> Exercise description
In the entries below, count the lines that include the word "turquoise" and reply with the number alone.
[[ Exercise data open ]]
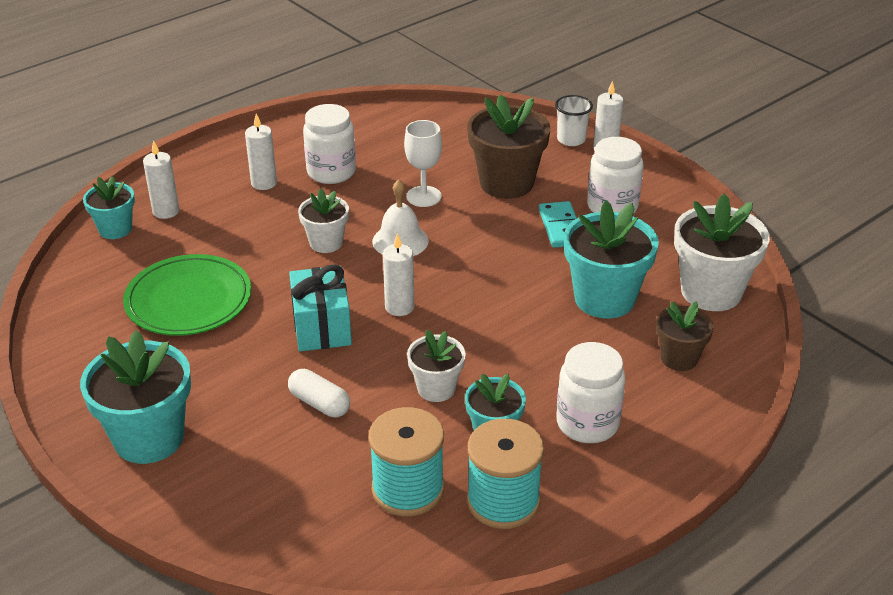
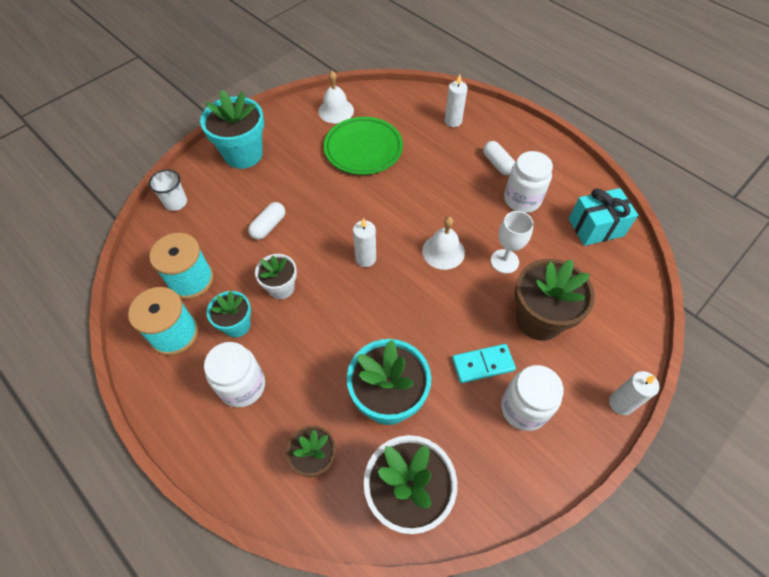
camera: 85 degrees right, 20 degrees up
(87, 326) = (336, 111): none -> white bell
(115, 229) = (429, 102): turquoise flower pot -> none
(264, 183) = (497, 164): white candle -> white capsule
(322, 327) = (341, 218): turquoise gift -> turquoise gift (596, 227)
(326, 243) = (433, 208): white flower pot -> none
(571, 139) = (628, 371): white cup -> white cup (176, 202)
[[ Exercise data closed ]]
> Written answer
2